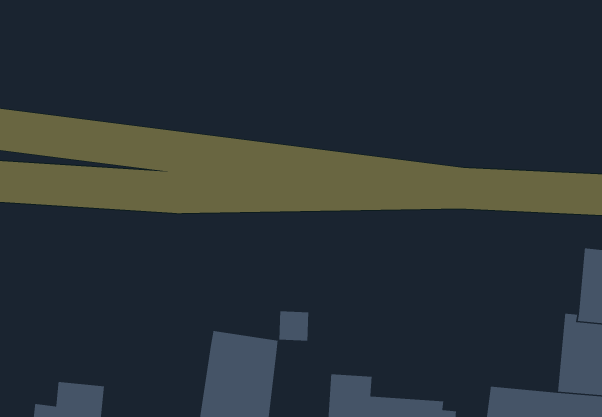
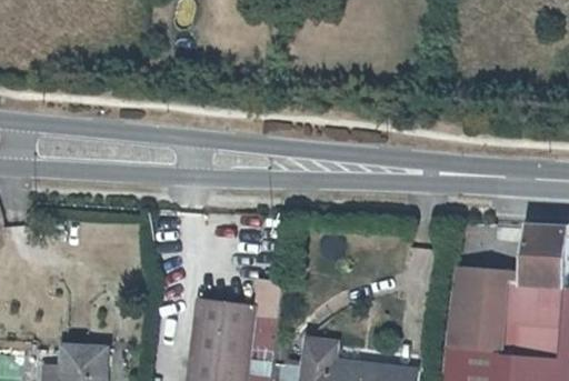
building: none -> [449,265,517,353]

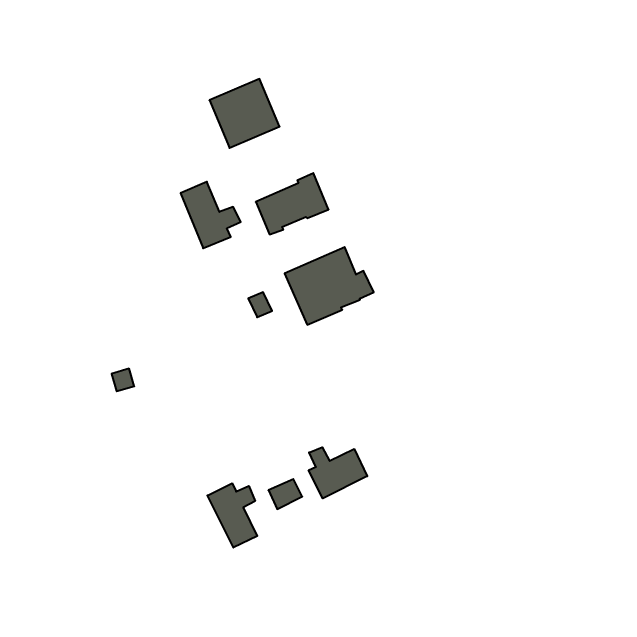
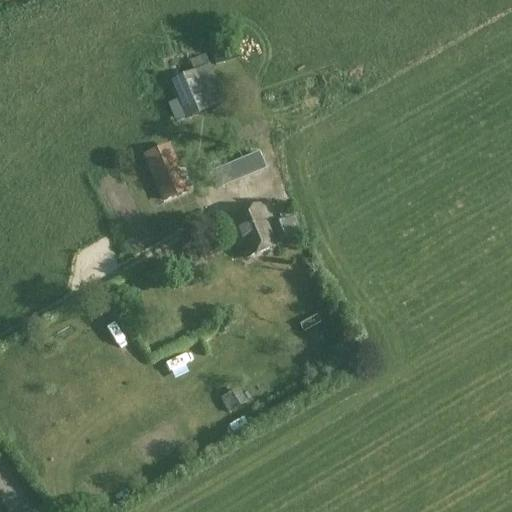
building: [309,447,367,498] -> none
building: [207,483,257,548] -> none

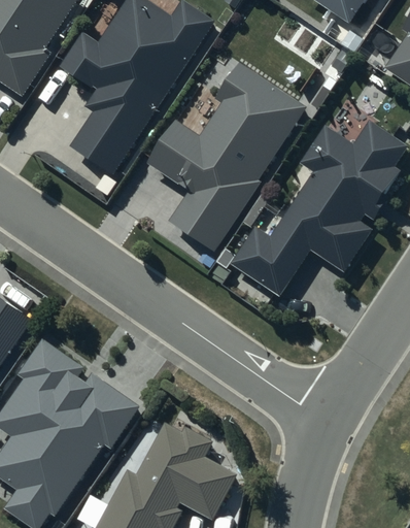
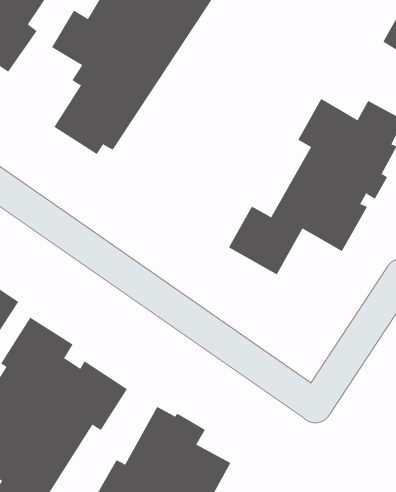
building: [148,65,305,251] -> none

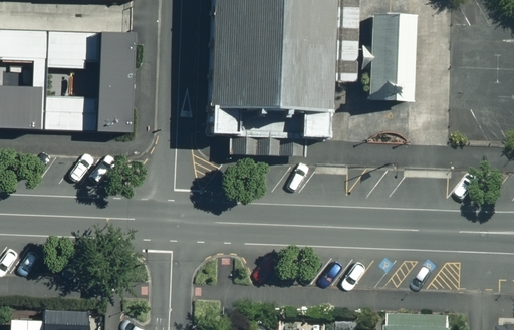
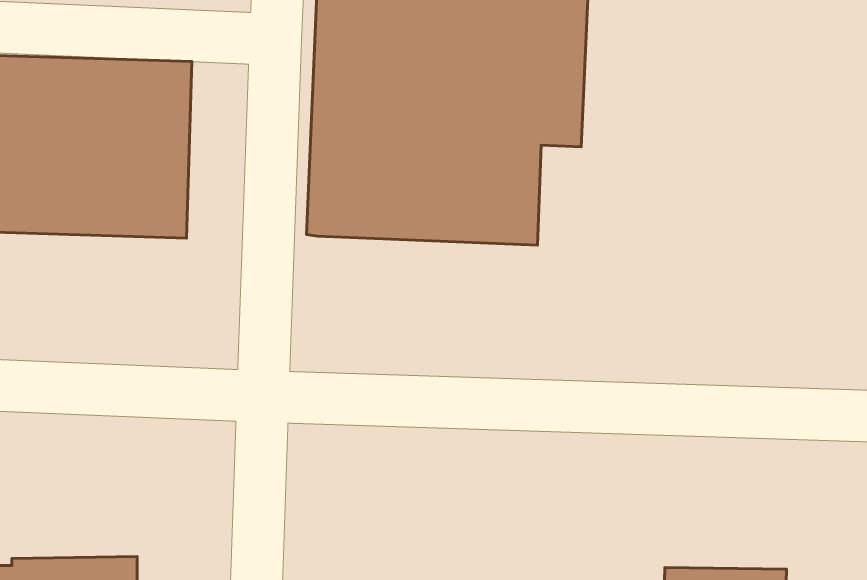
building: [355,9,413,98] -> none

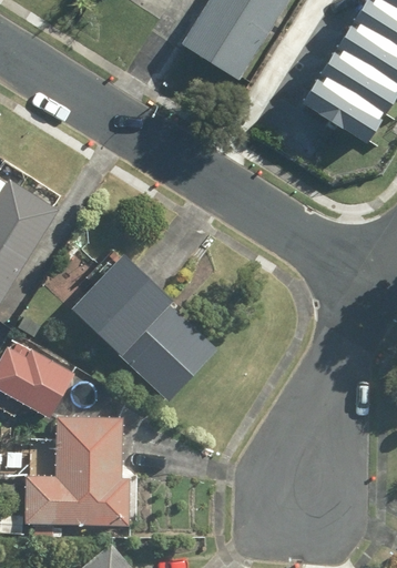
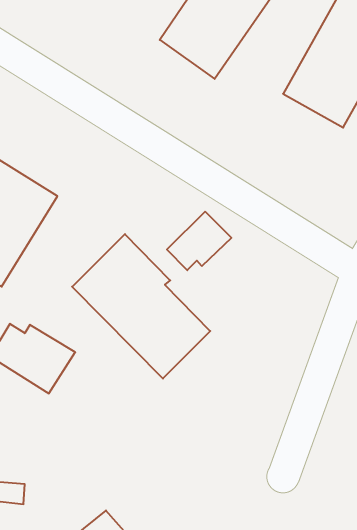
building: none -> [167,212,231,270]
building: [33,417,139,525] -> none

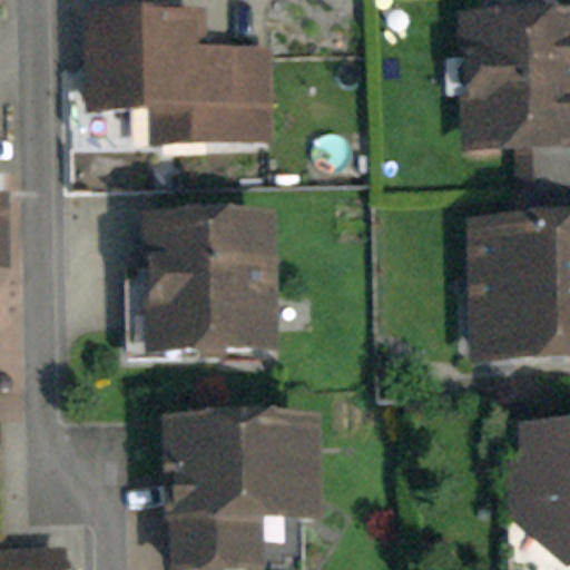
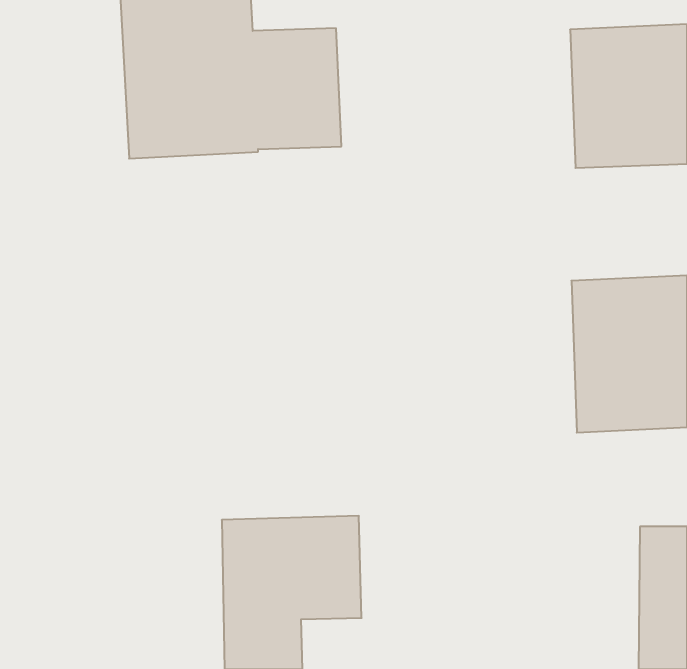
building: [146,222,269,353] -> none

********

▶ [TO DO] Every entry above should come back exactly as written, except for its pictures.

▶ [EXERCISE RESPONSE]
building: none -> [449,265,517,353]

building: [309,447,367,498] -> none
building: [207,483,257,548] -> none

building: [148,65,305,251] -> none

building: [355,9,413,98] -> none

building: none -> [167,212,231,270]
building: [33,417,139,525] -> none

building: [146,222,269,353] -> none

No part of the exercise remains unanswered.